» **Work instructions**
Copy exactly the last part of the entries, starting from the line with "black headphones: 13 -> 11" and including the final line.
-- Opening Marker --
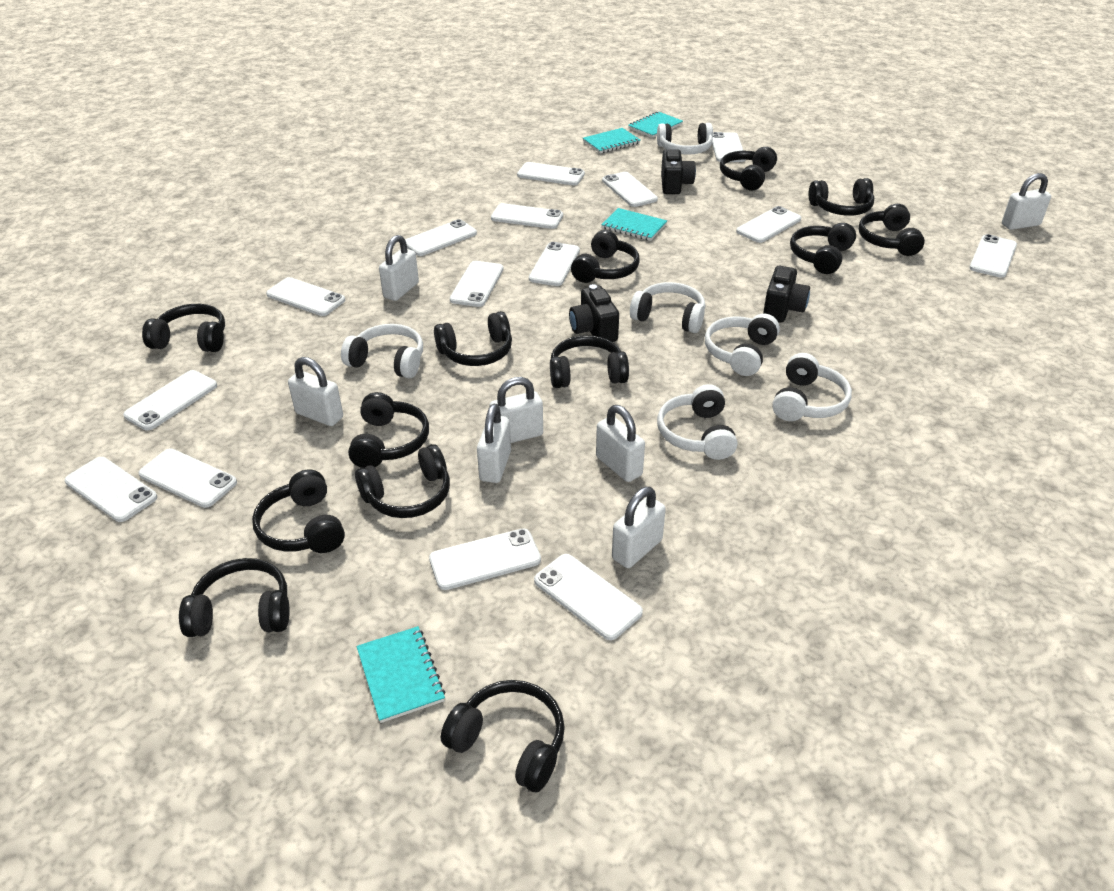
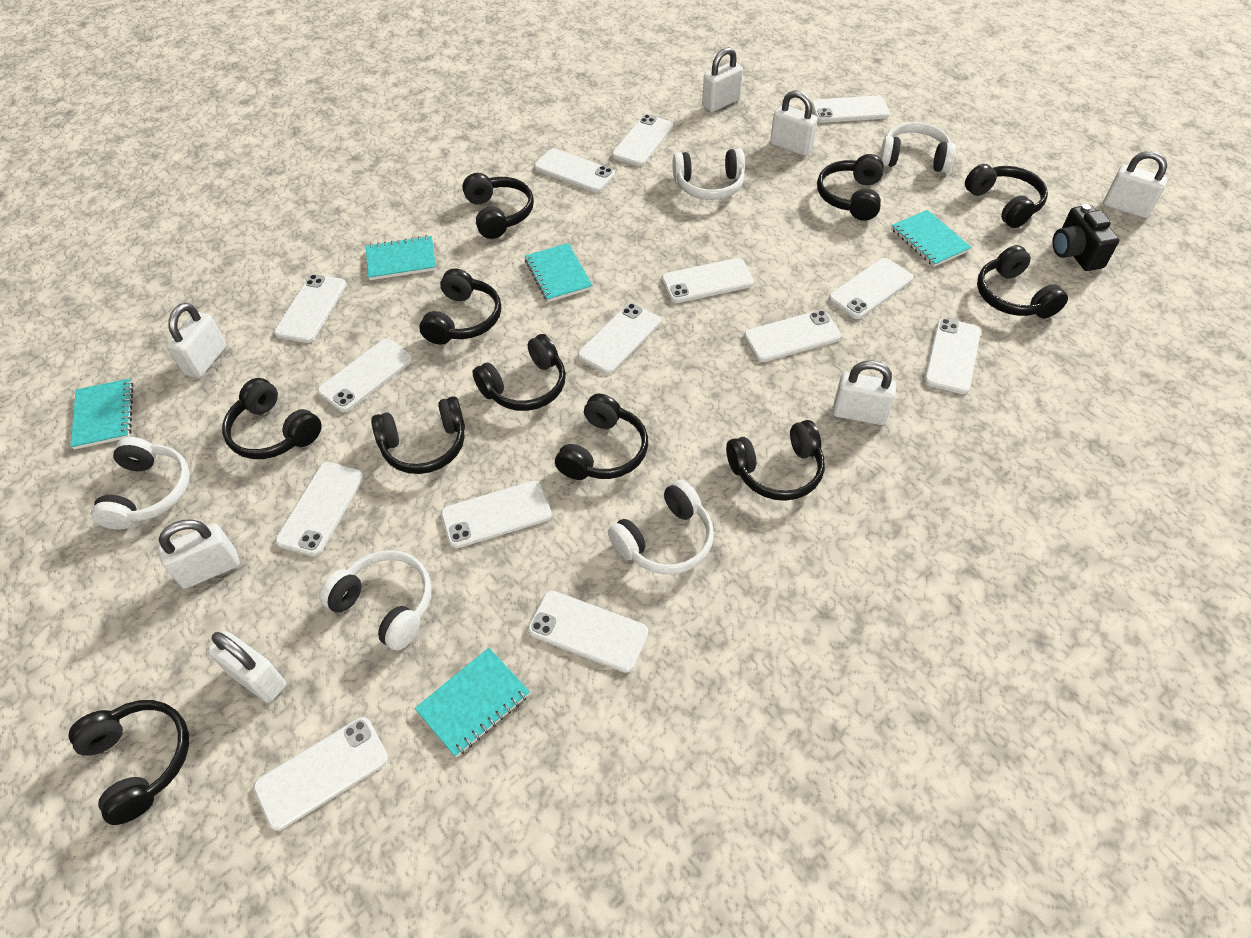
black camera: 3 -> 1
black headphones: 13 -> 11
turquoise notebook: 4 -> 5
white headphones: 6 -> 5
white phone: 15 -> 14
-- Closing Marker --
» **Exercise result**
black headphones: 13 -> 11
turquoise notebook: 4 -> 5
white headphones: 6 -> 5
white phone: 15 -> 14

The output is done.